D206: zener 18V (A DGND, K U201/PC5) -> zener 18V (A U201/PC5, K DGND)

• • • •

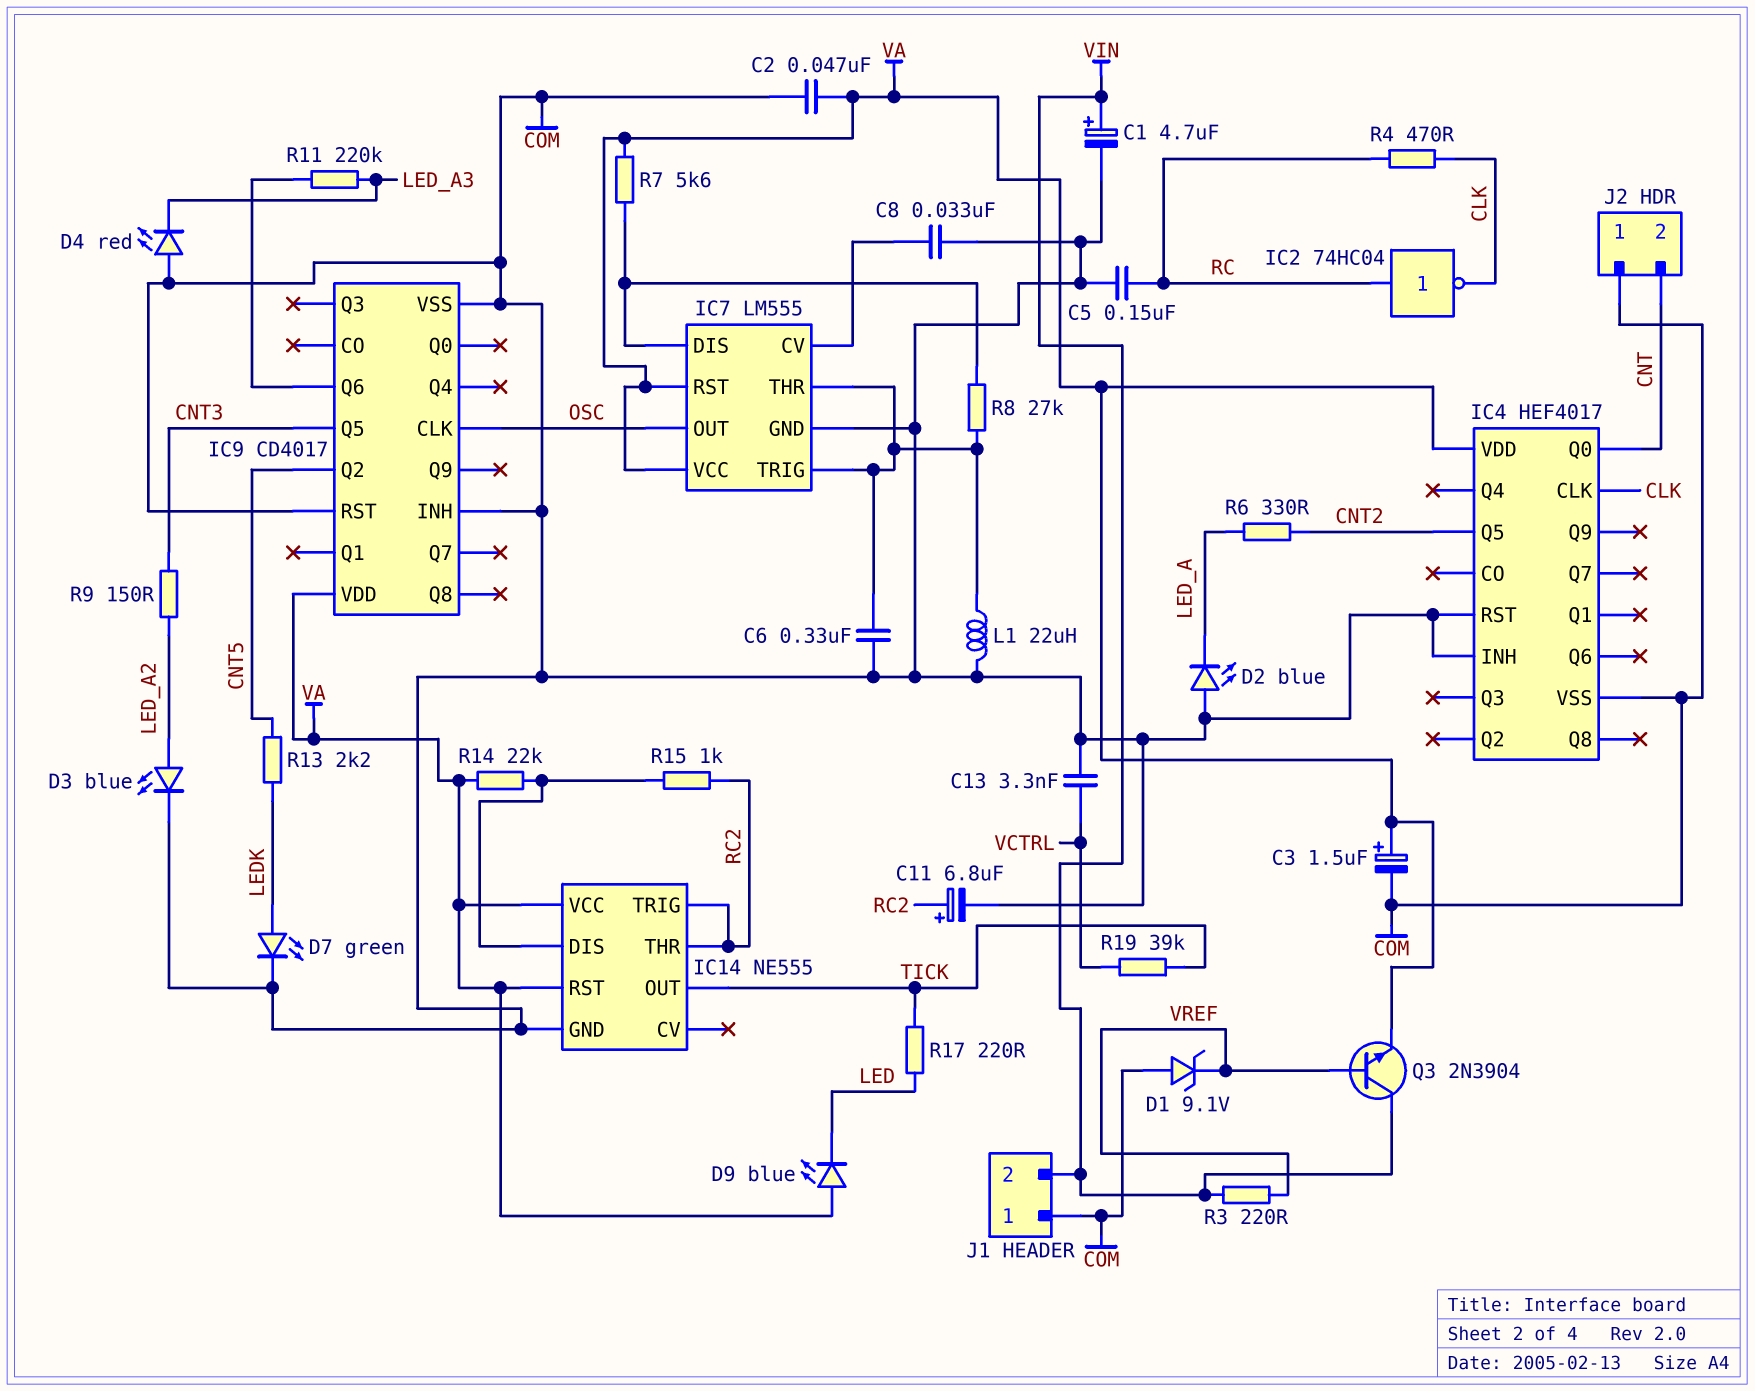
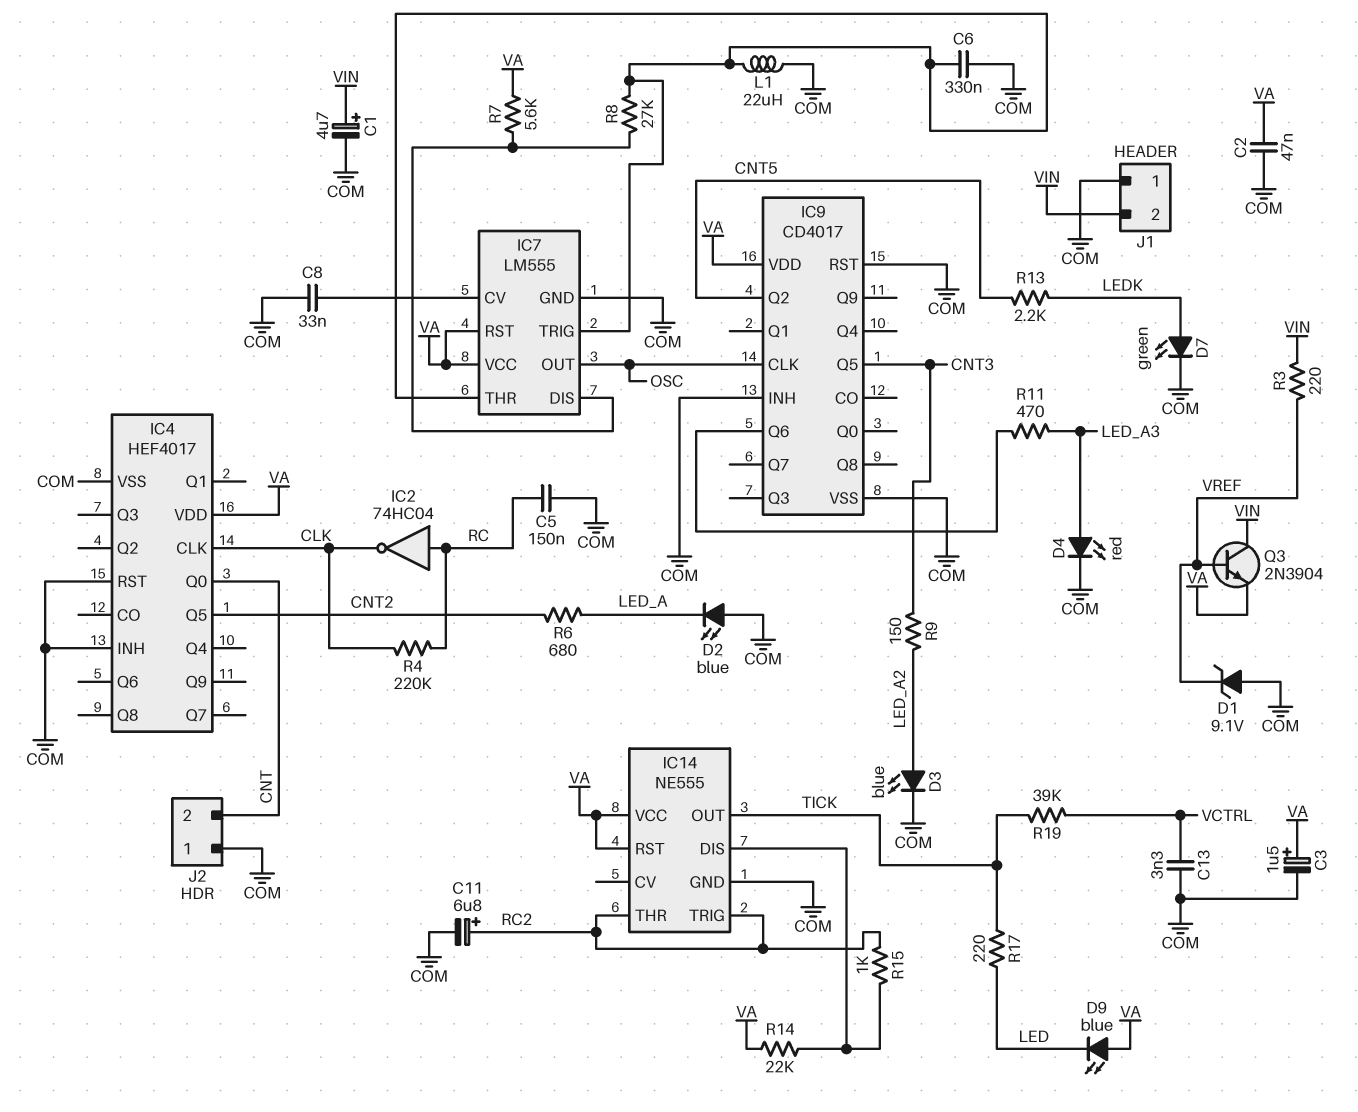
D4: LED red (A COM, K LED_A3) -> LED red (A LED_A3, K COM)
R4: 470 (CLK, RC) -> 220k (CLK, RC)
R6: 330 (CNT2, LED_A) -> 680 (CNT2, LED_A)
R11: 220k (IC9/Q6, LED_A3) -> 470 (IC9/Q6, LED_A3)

• • • •

▶ **EXERCISE INSTRUCTIONS**: Restate word for word only the lines above from the line containing "R4: 470 (CLK, RC) -> 220k (CLK, RC)" to the line containing "R11: 220k (IC9/Q6, LED_A3)", both of them included.

▶ **RESPONSE FOR THIS EXERCISE**:
R4: 470 (CLK, RC) -> 220k (CLK, RC)
R6: 330 (CNT2, LED_A) -> 680 (CNT2, LED_A)
R11: 220k (IC9/Q6, LED_A3) -> 470 (IC9/Q6, LED_A3)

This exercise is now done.